Aim of the task -
Restate the listing below word for word. No picture belongs in the result.
-=-=-=-=-
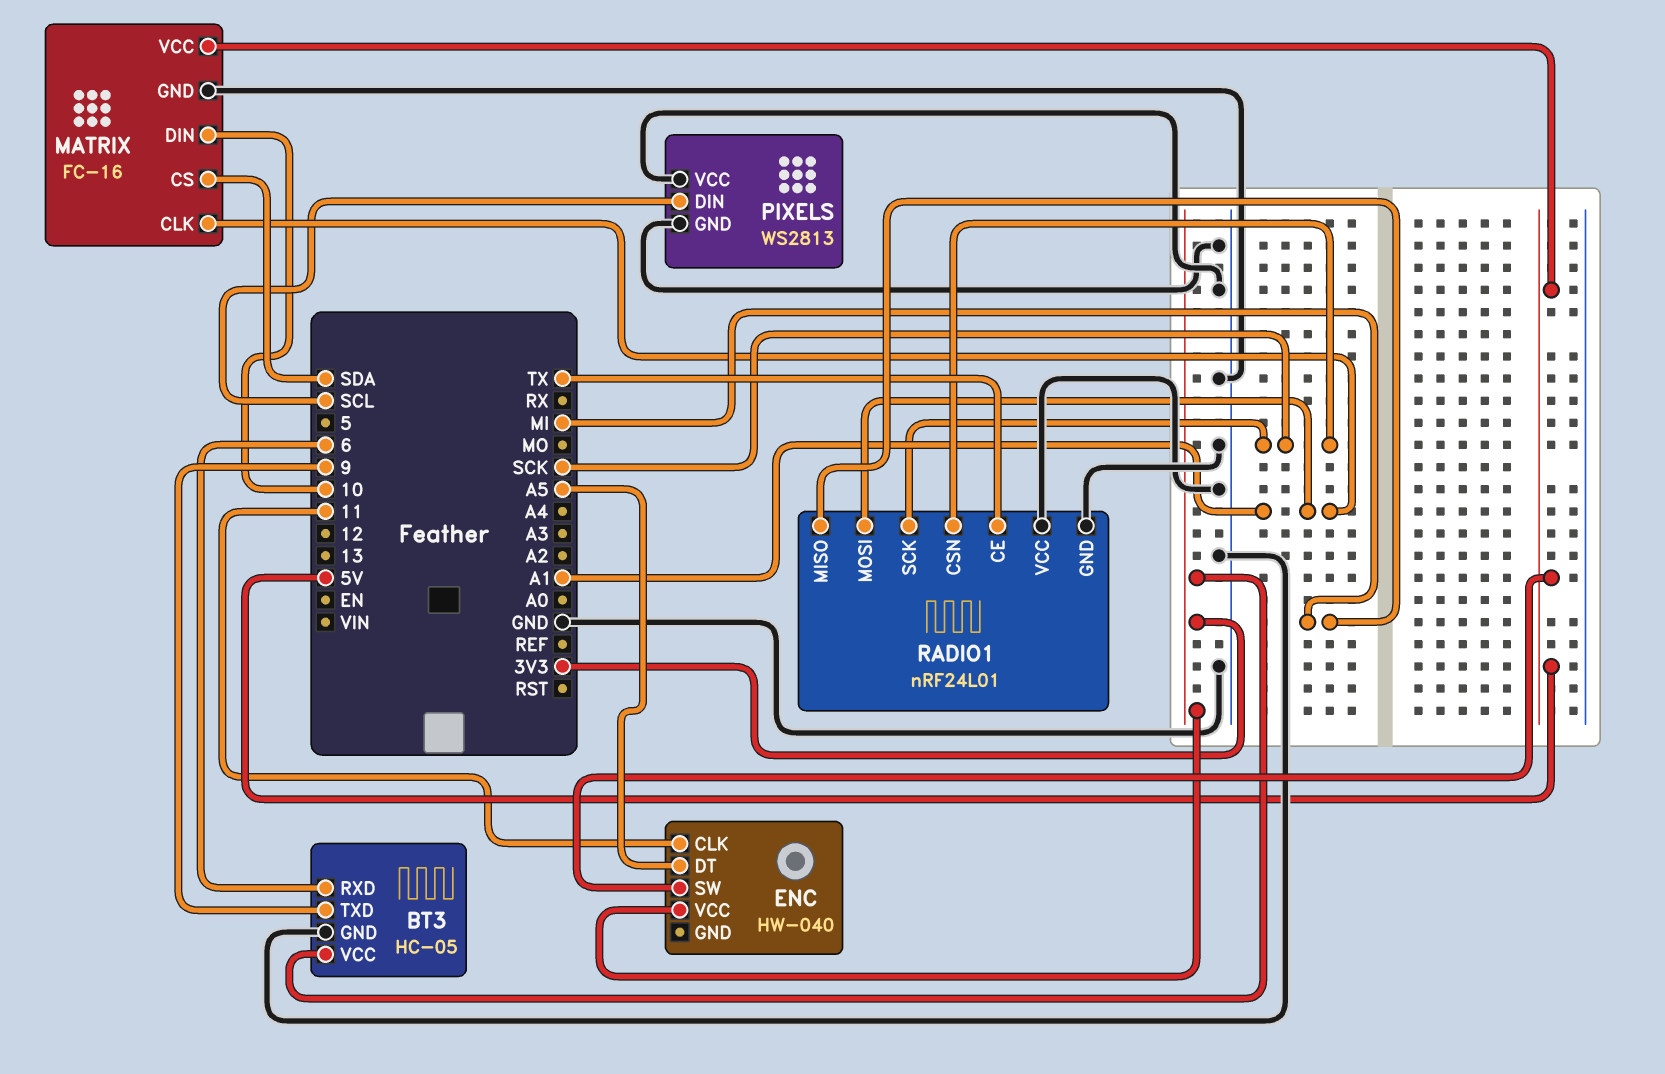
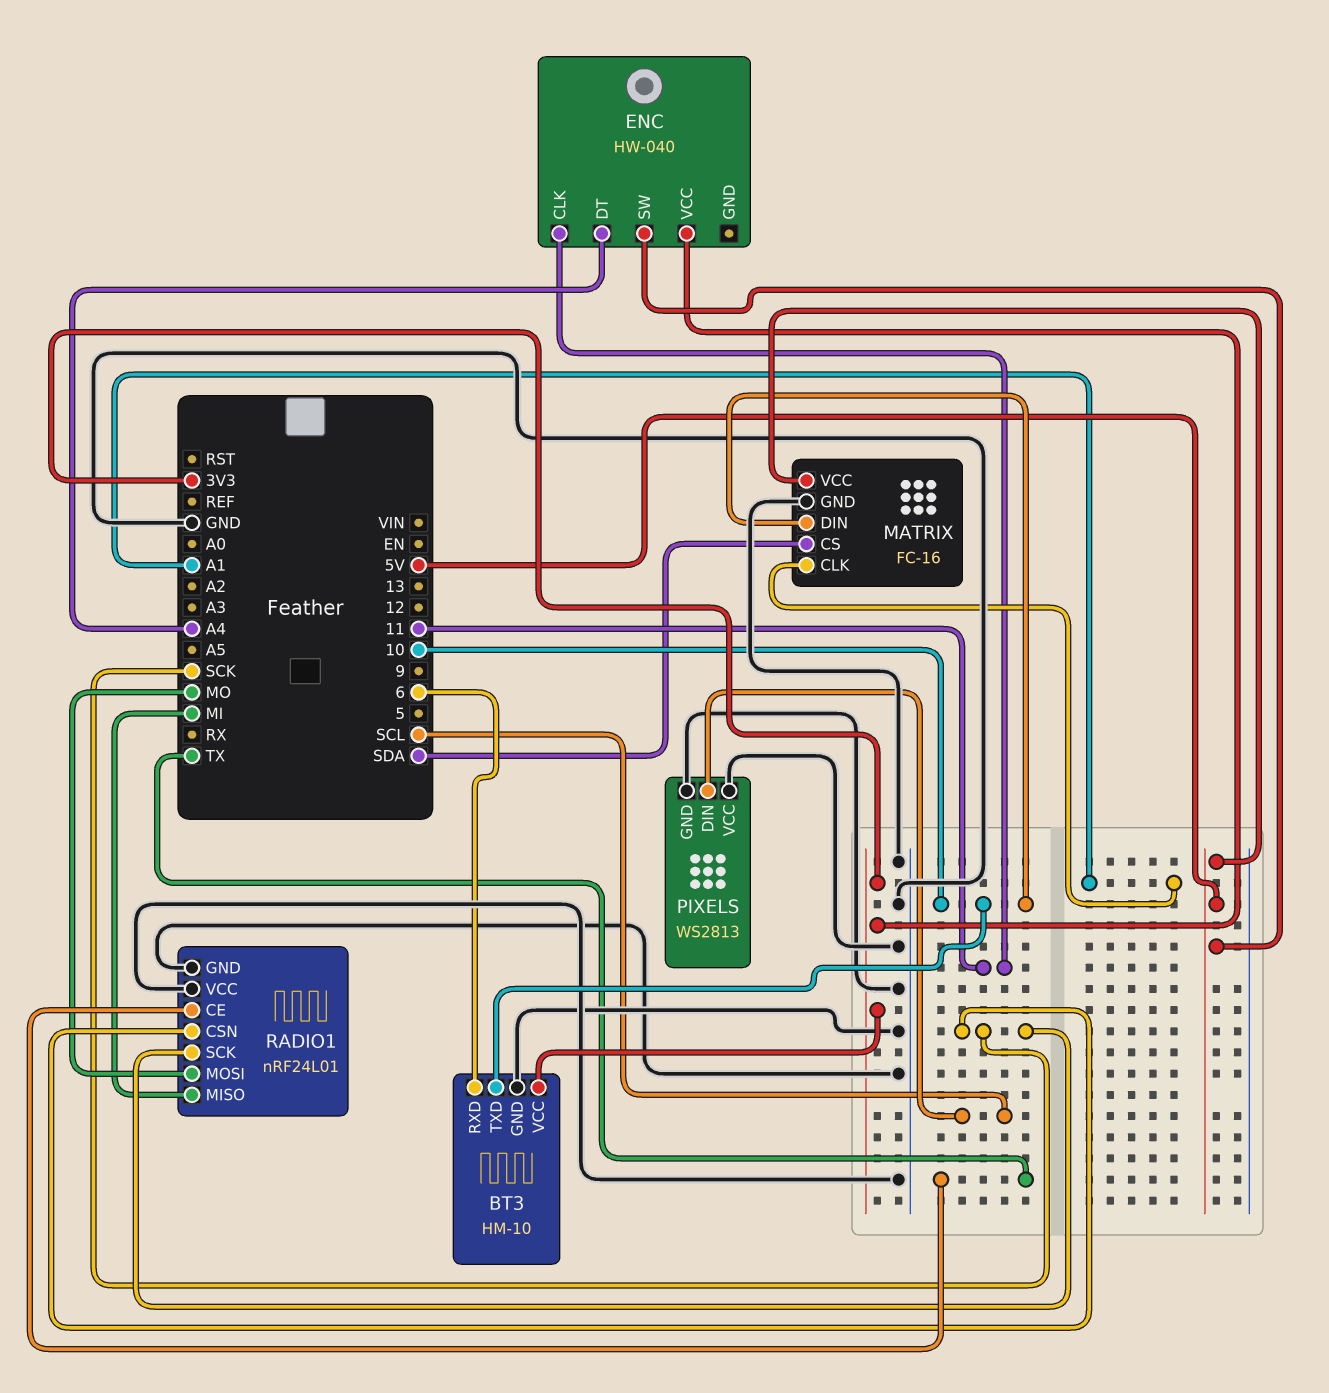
BT3: HC-05 -> HM-10
BT3 pin TXD: 9 -> 10
ENC pin DT: A5 -> A4
RADIO1 pin MOSI: A1 -> MO

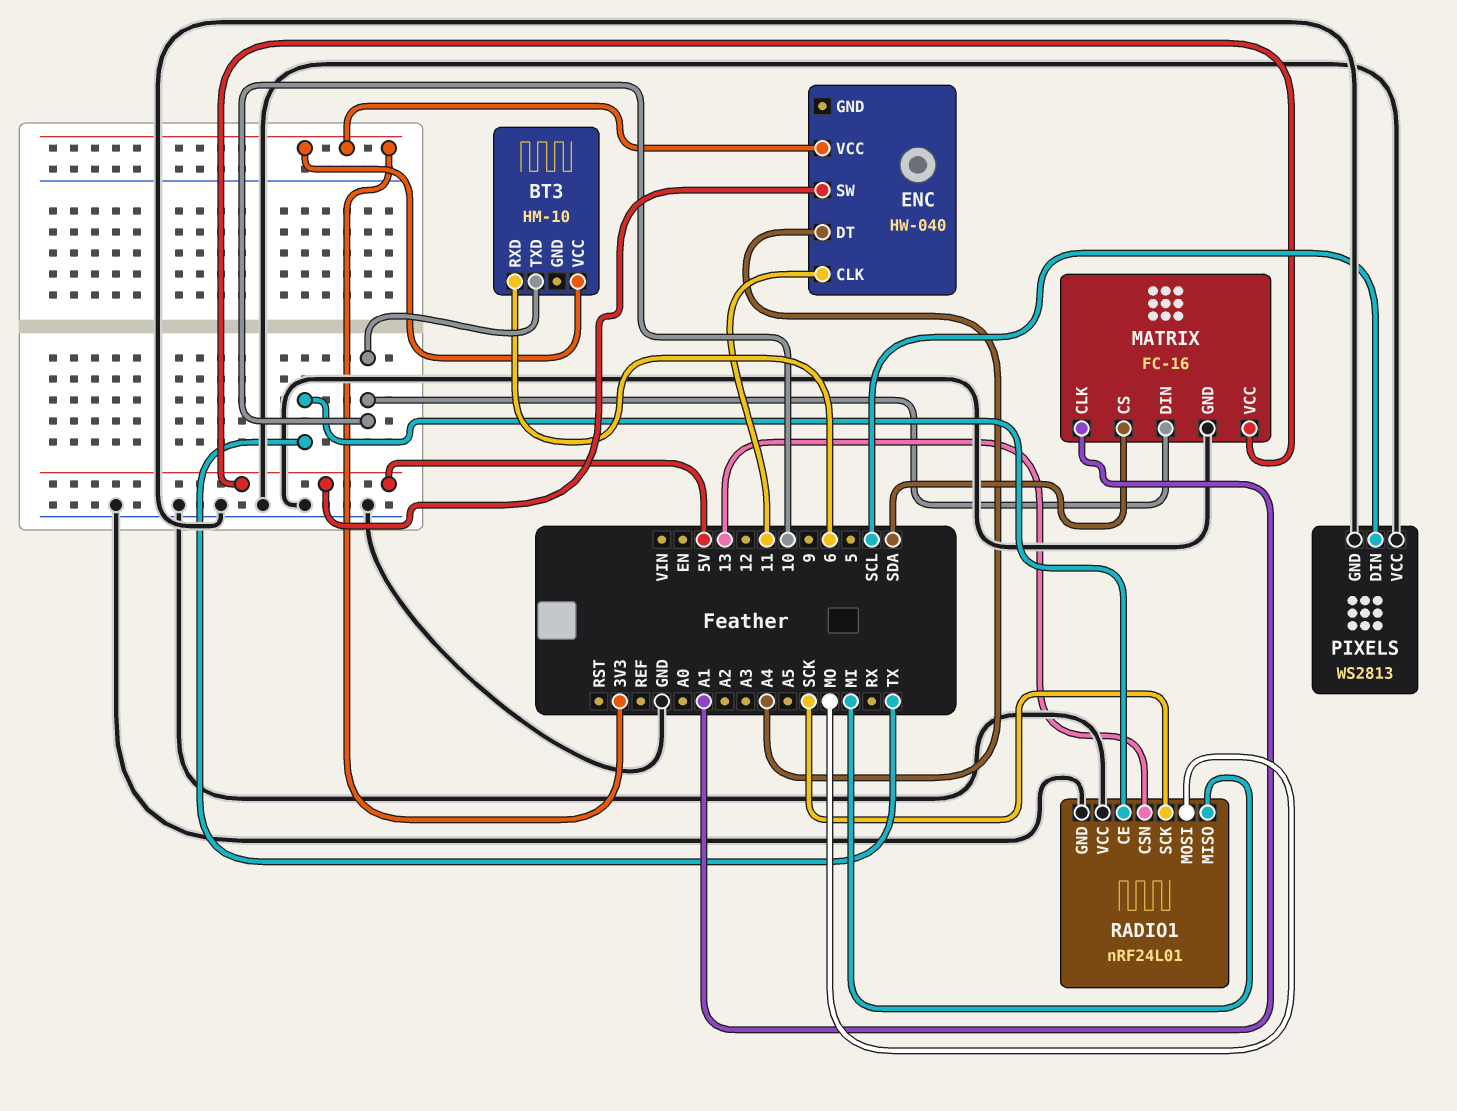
BT3 pin GND: GND -> none
RADIO1 pin CSN: SCK -> 13

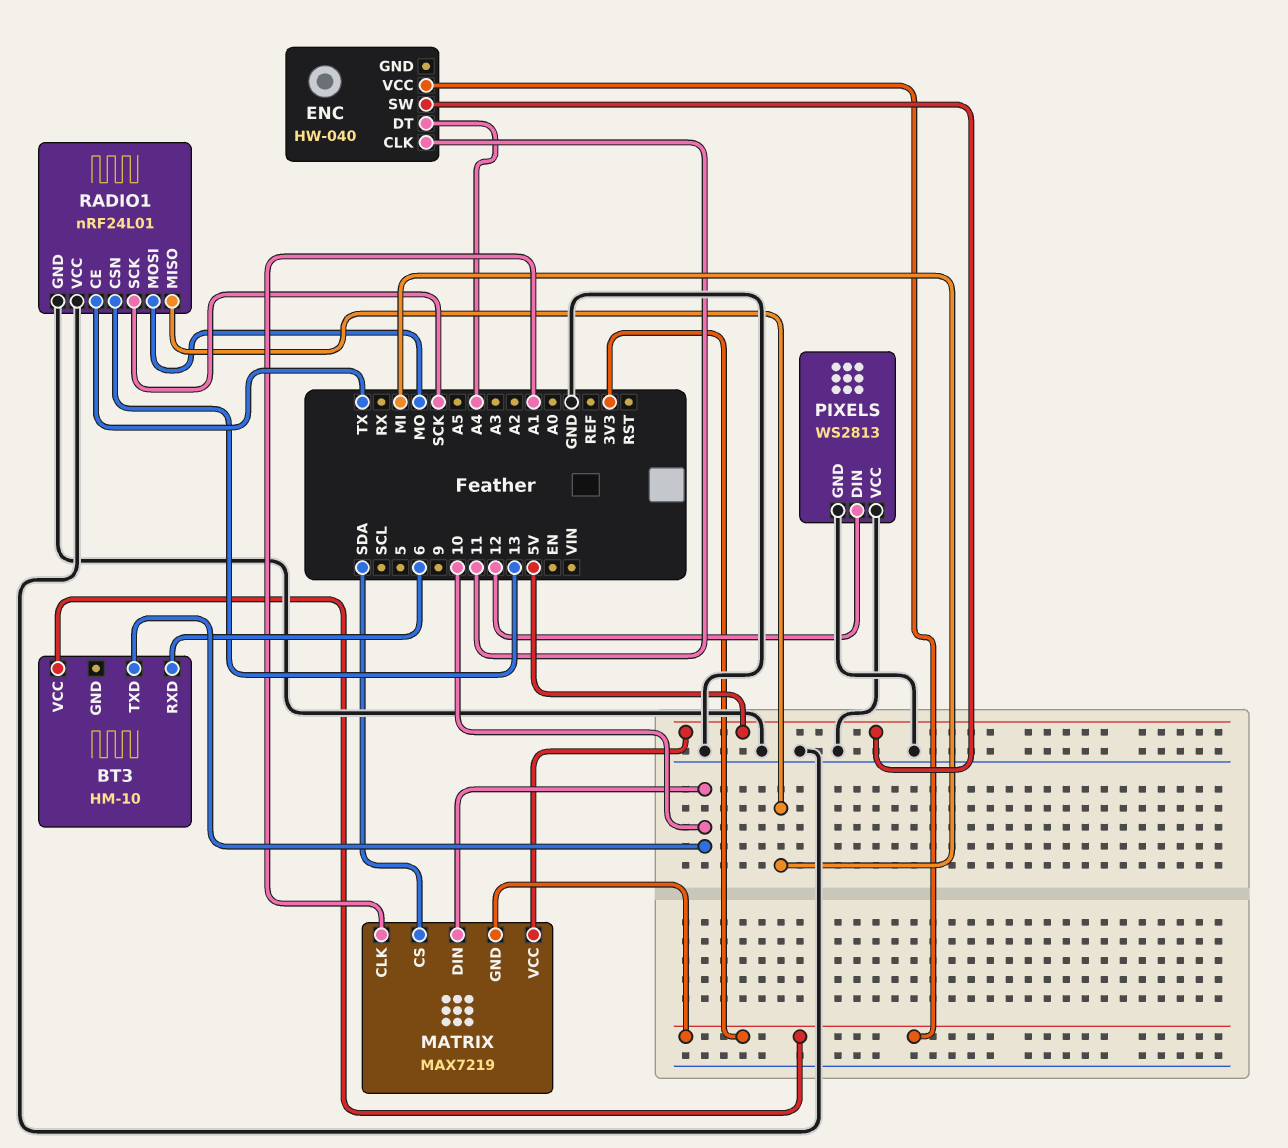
MATRIX: FC-16 -> MAX7219
MATRIX pin GND: GND -> 3V3
PIXELS pin DIN: SCL -> 12

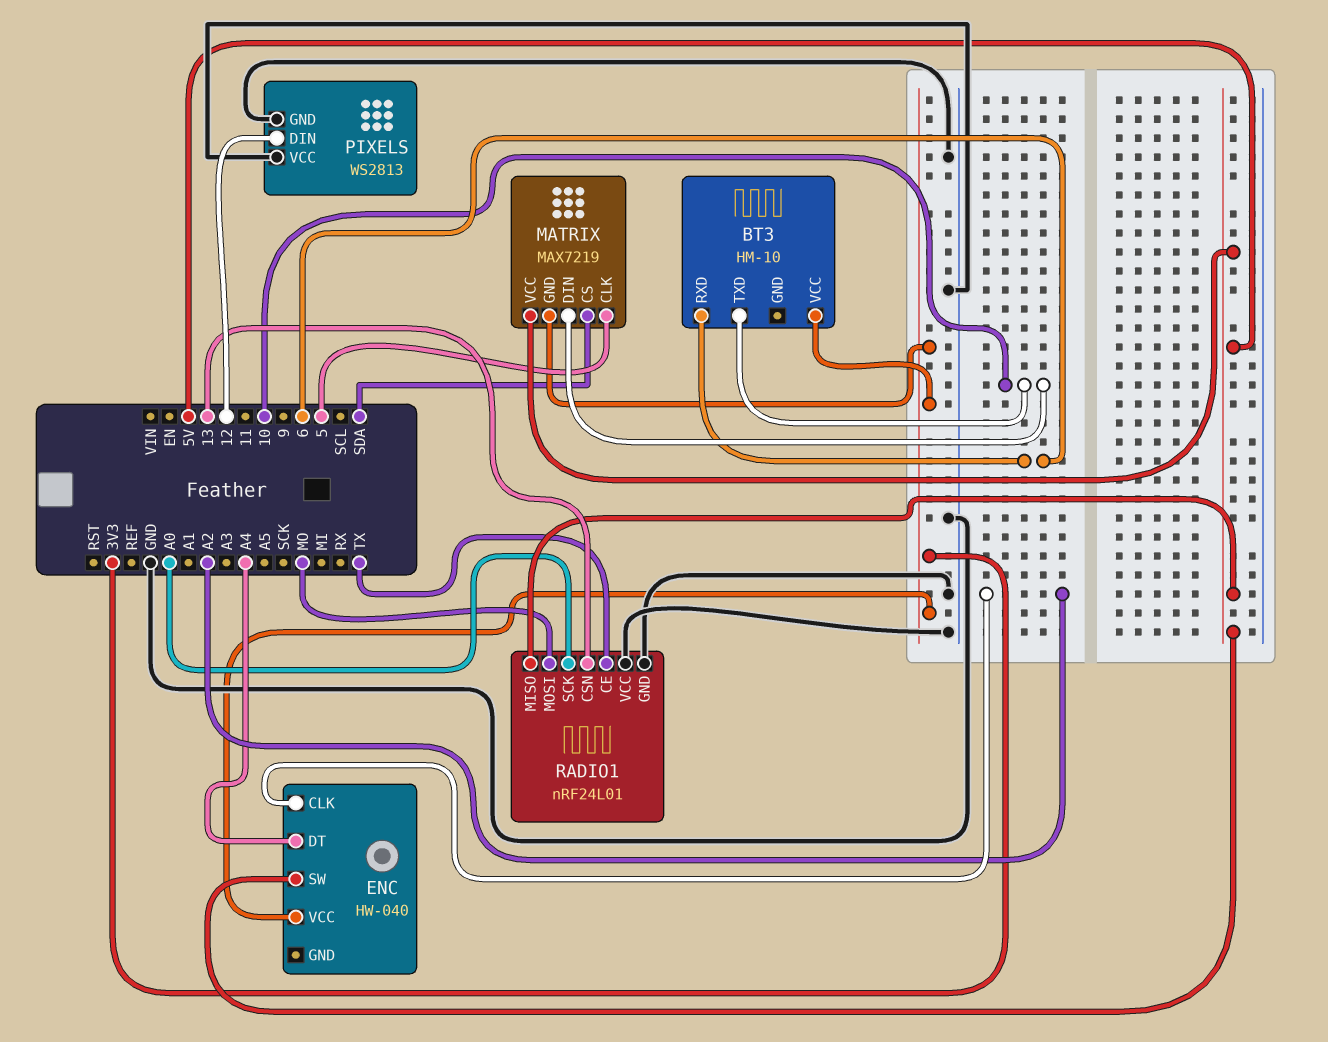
ENC pin CLK: 11 -> A2
MATRIX pin CLK: A1 -> 5
RADIO1 pin MISO: MI -> 5V
RADIO1 pin SCK: SCK -> A0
-=-=-=-=-
Solution below -
BT3: HC-05 -> HM-10
BT3 pin TXD: 9 -> 10
ENC pin DT: A5 -> A4
RADIO1 pin MOSI: A1 -> MO

BT3 pin GND: GND -> none
RADIO1 pin CSN: SCK -> 13

MATRIX: FC-16 -> MAX7219
MATRIX pin GND: GND -> 3V3
PIXELS pin DIN: SCL -> 12

ENC pin CLK: 11 -> A2
MATRIX pin CLK: A1 -> 5
RADIO1 pin MISO: MI -> 5V
RADIO1 pin SCK: SCK -> A0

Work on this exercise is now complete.